STUDY MATERIAL:

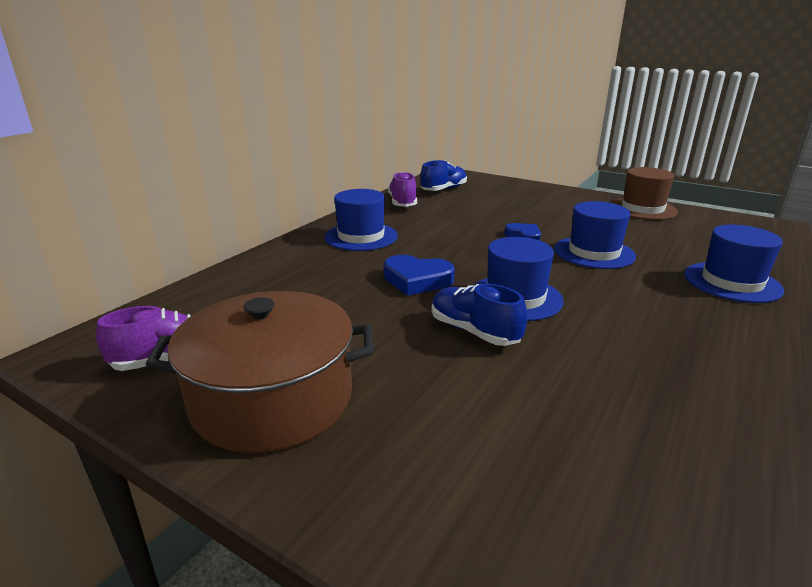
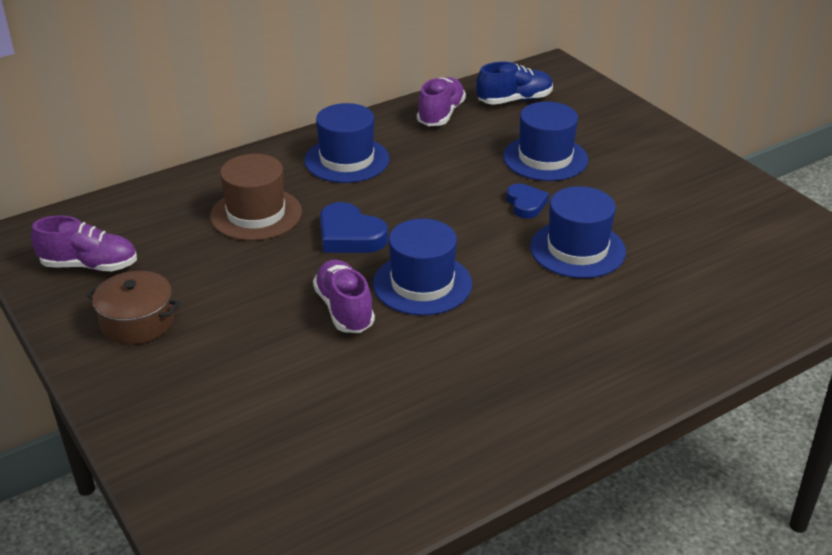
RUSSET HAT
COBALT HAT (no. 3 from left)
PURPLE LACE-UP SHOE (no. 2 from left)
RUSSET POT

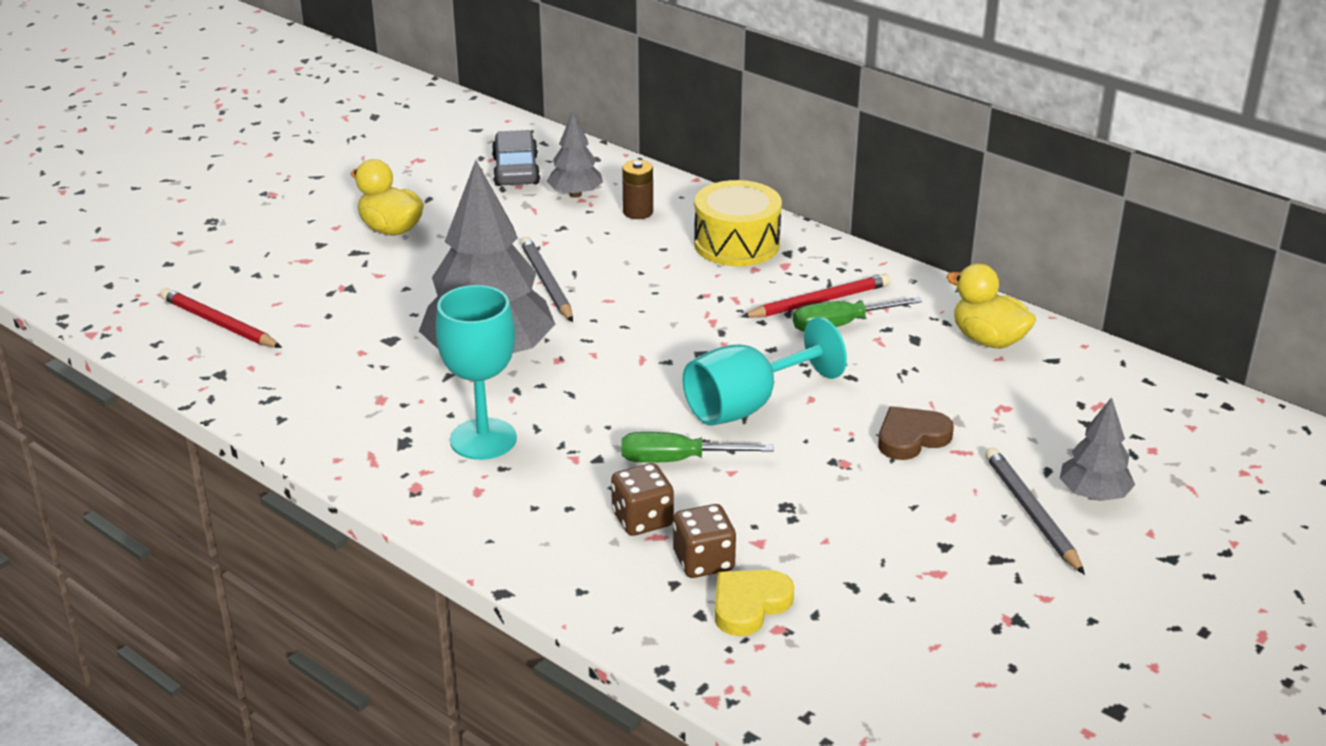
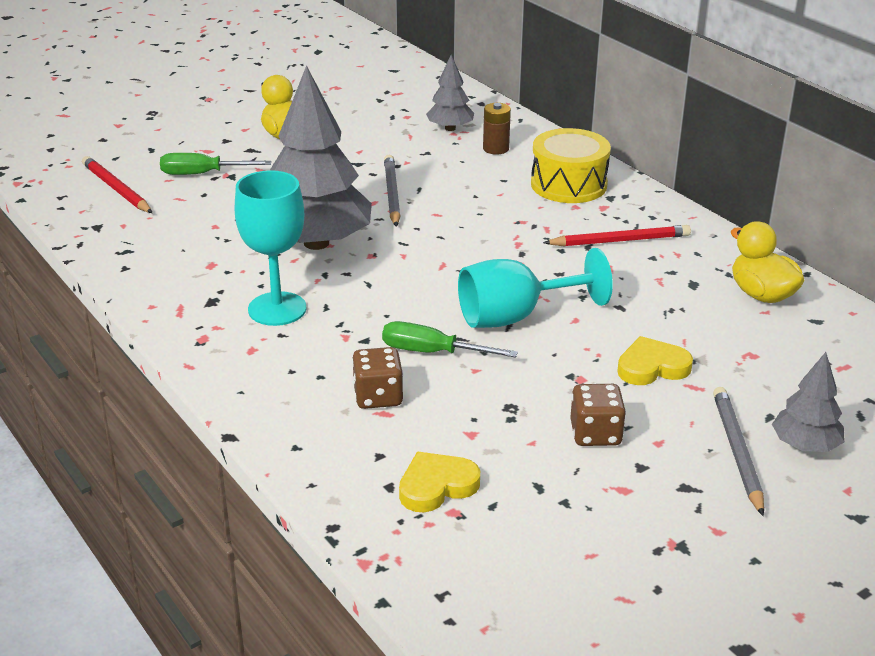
GRAY TOY CAR
RUSSET DICE (no. 2 from left)
EMERALD FLAT SCREWDRIVER (no. 1 from left)
YELLOW HEART (no. 2 from left)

INSTRUCTIONS TO FOLLOW:
Every line of the material is to be quoted exactly, with no pictures carried over.

RESPONSE TO THIS TASK:
RUSSET HAT
COBALT HAT (no. 3 from left)
PURPLE LACE-UP SHOE (no. 2 from left)
RUSSET POT

GRAY TOY CAR
RUSSET DICE (no. 2 from left)
EMERALD FLAT SCREWDRIVER (no. 1 from left)
YELLOW HEART (no. 2 from left)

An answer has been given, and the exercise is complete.